--- Activity ---
Each line that includes "camera" must be copied from the records.
----------------
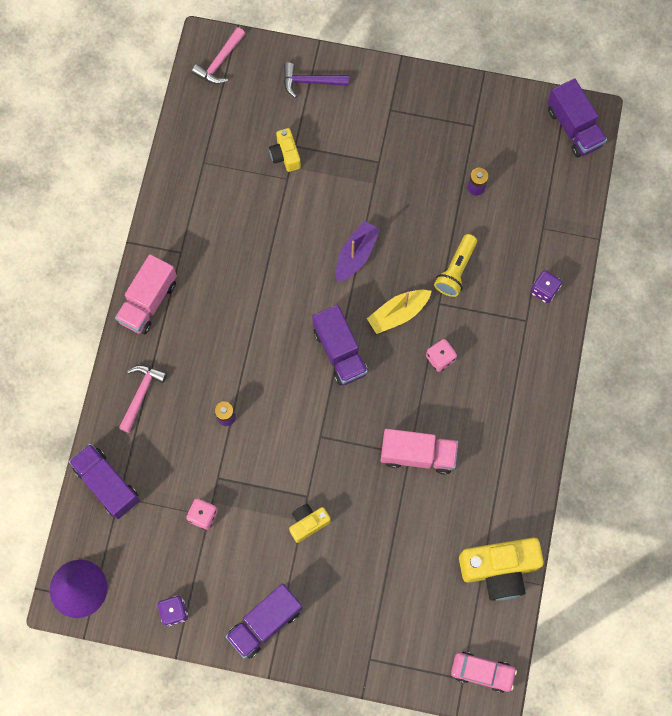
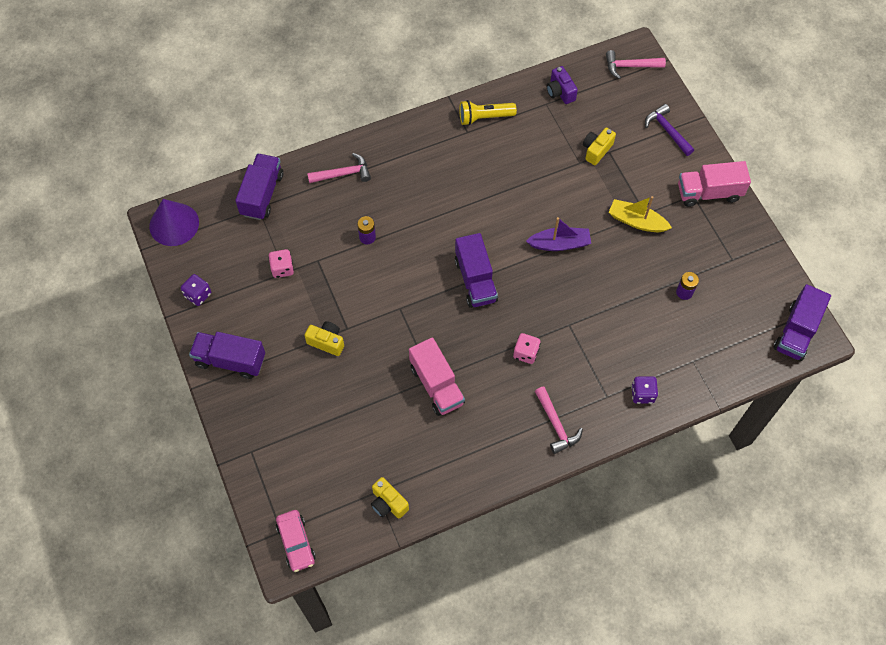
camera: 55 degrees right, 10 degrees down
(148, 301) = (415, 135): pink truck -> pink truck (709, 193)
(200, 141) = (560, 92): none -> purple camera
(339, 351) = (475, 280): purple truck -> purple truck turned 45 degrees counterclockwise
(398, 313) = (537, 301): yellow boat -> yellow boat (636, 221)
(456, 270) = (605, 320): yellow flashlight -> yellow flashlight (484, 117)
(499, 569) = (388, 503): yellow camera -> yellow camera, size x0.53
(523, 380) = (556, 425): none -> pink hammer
----------------
--- Your solution ---
camera: 55 degrees right, 10 degrees down
(200, 141) = (560, 92): none -> purple camera
(499, 569) = (388, 503): yellow camera -> yellow camera, size x0.53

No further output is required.